Scene images with change listings
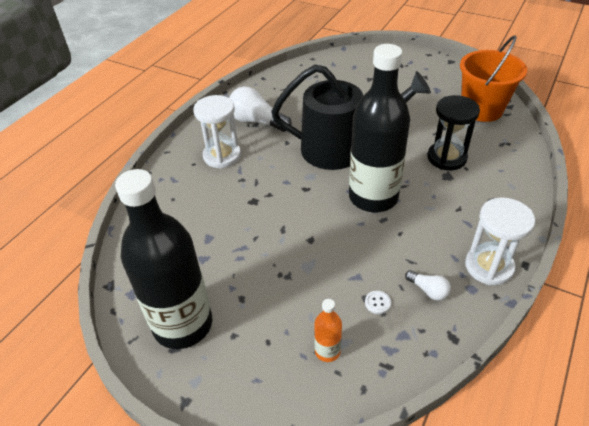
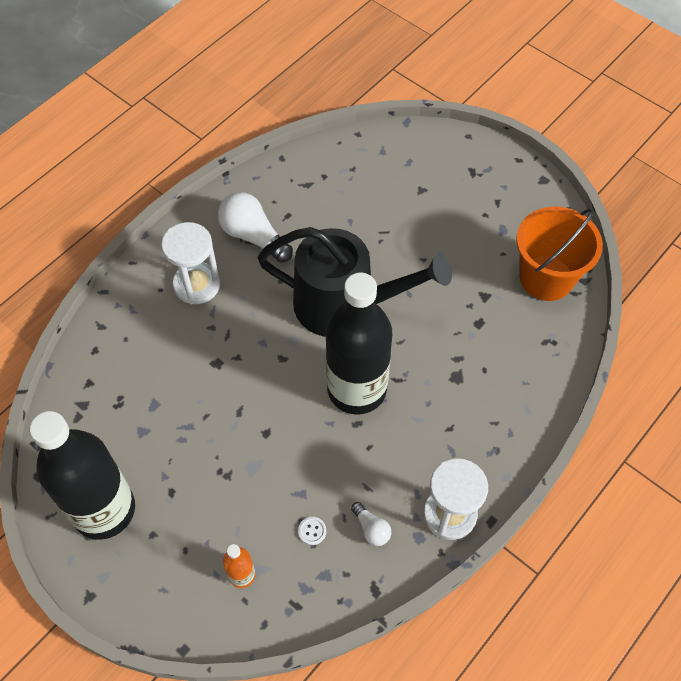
camera: 10 degrees right, 15 degrees up
black hourglass [427,95,480,170] -> none

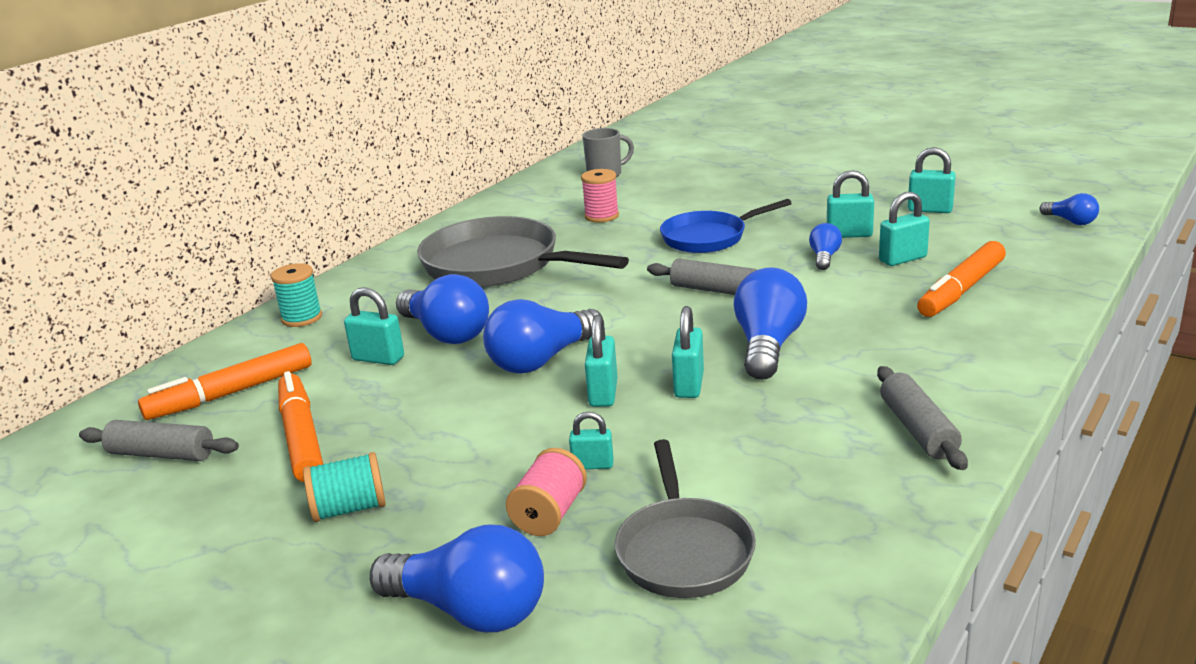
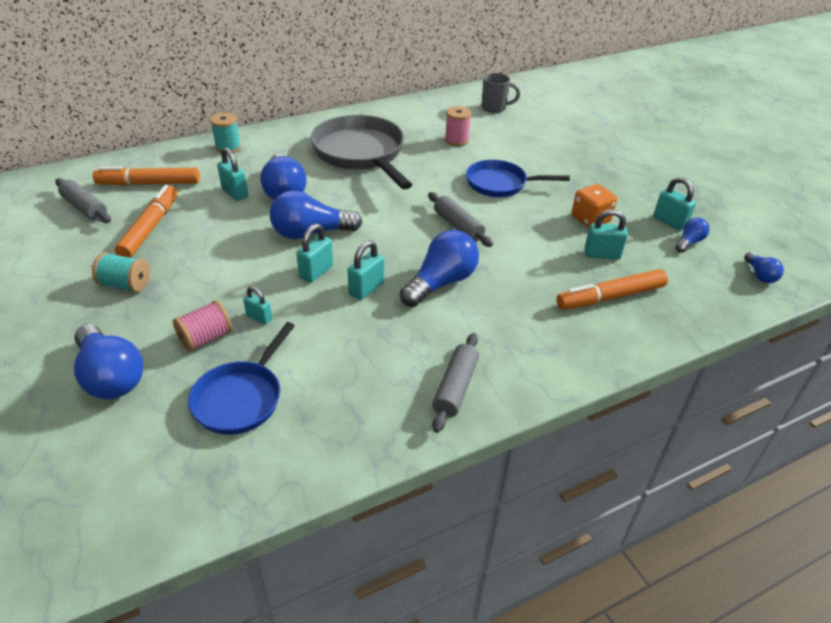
camera: 25 degrees right, 15 degrees up
grey pan [615,439,756,598] -> blue pan [188,322,295,435]
blue light bulb [809,223,842,270] -> blue light bulb moved to [675,218,710,253]
turquoise padlock [827,170,874,238] -> orange dice [571,184,617,228]

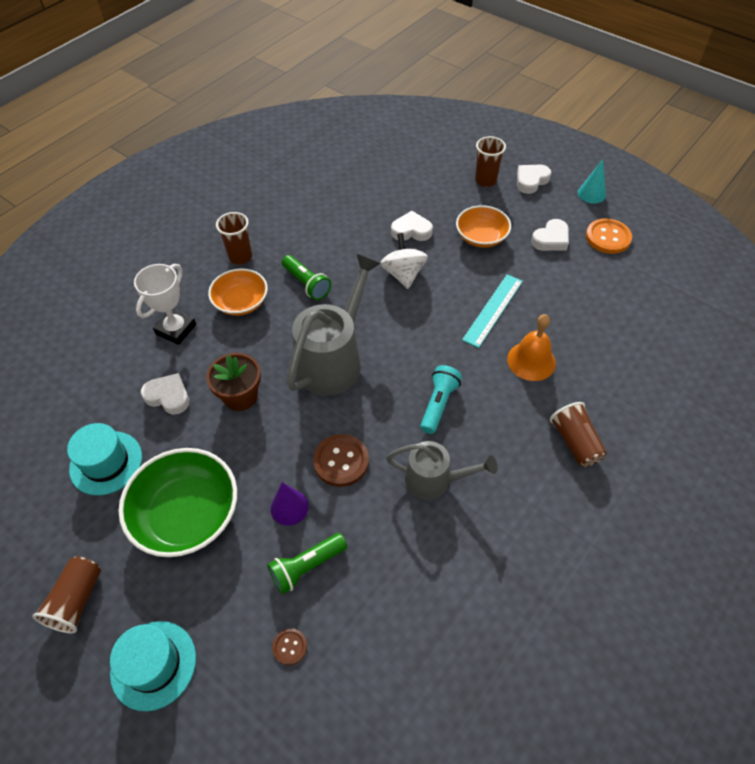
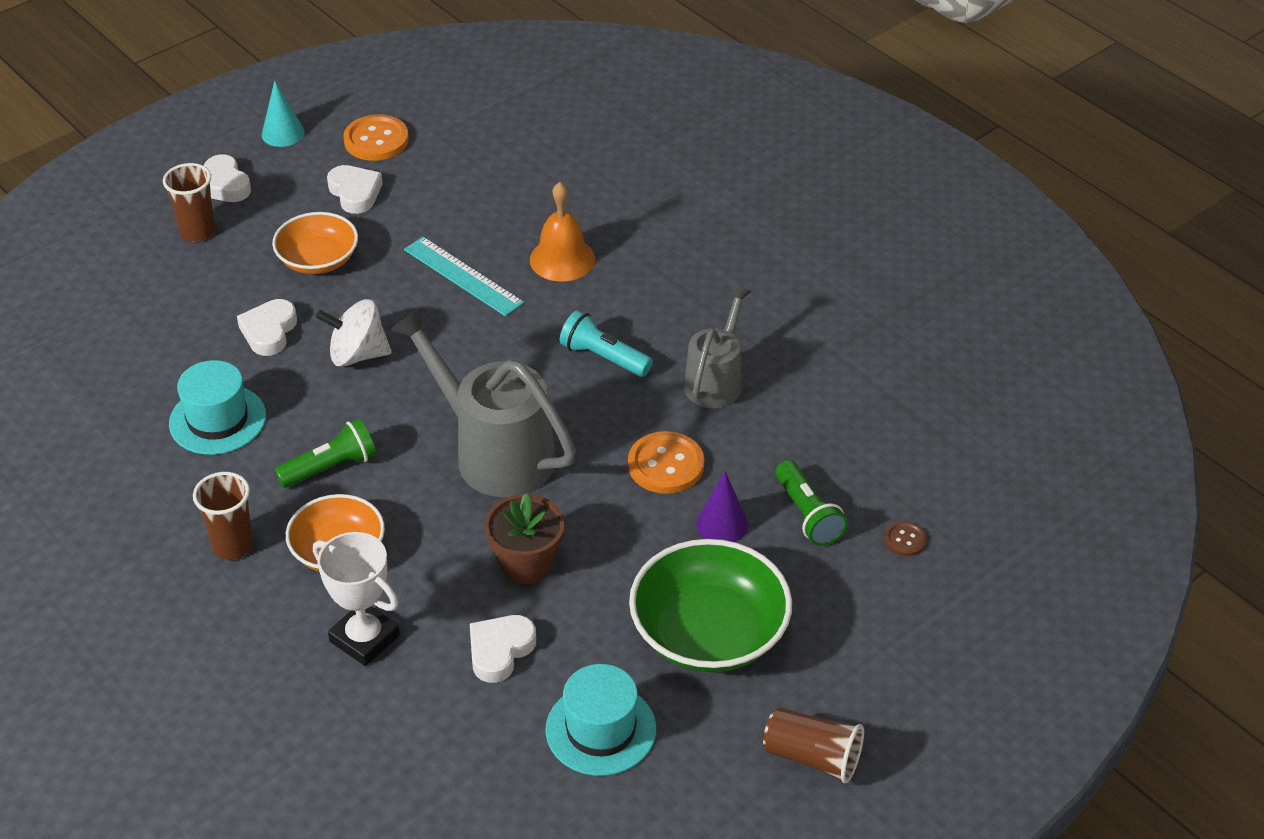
camera: 80 degrees left, 10 degrees down
turquoise hat [110,621,196,711] -> turquoise hat moved to [169,360,266,455]
brown button [313,434,369,487] -> orange button [628,431,704,494]
brown cup [550,402,607,467] -> none

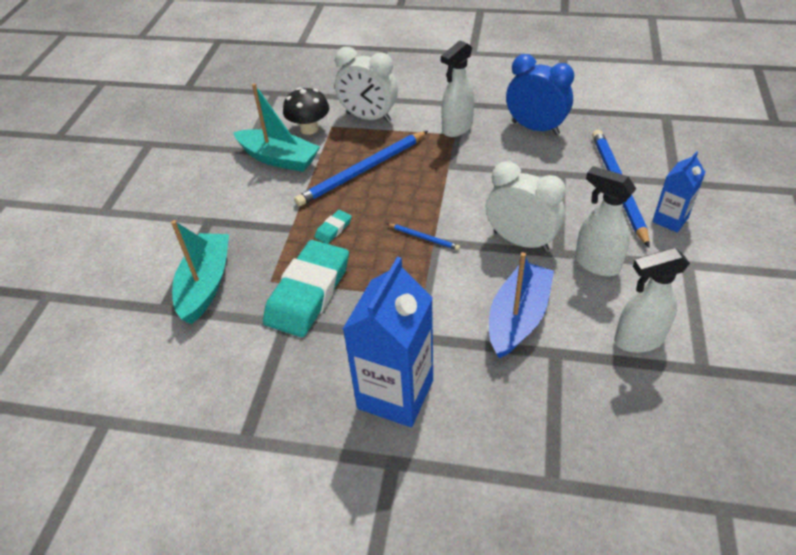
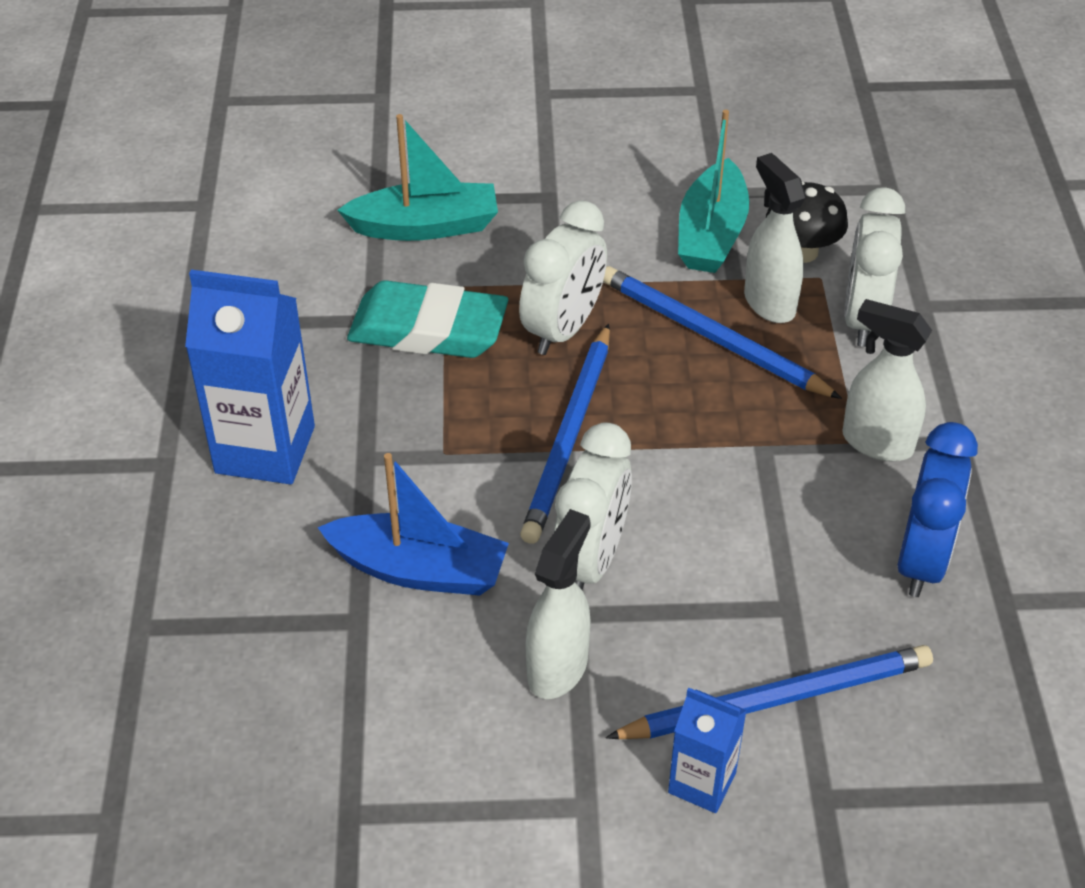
camera: 75 degrees right, 0 degrees up
turquoise eraser [314,210,352,244] -> white clock [519,200,607,355]
blue pencil [387,224,460,250] -> blue pencil [520,323,610,544], size x2.26
white spray bottle [614,248,690,353] -> white spray bottle moved to [744,153,806,323]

What you are asked to do — How would the lines above read from the one with "blue light bulb [809,223,842,270]" to the one with "brown button [313,434,369,487]", inclusive, with no pictures? Write them out exactly.

Written answer —
blue light bulb [809,223,842,270] -> blue light bulb moved to [675,218,710,253]
turquoise padlock [827,170,874,238] -> orange dice [571,184,617,228]

camera: 80 degrees left, 10 degrees down
turquoise hat [110,621,196,711] -> turquoise hat moved to [169,360,266,455]
brown button [313,434,369,487] -> orange button [628,431,704,494]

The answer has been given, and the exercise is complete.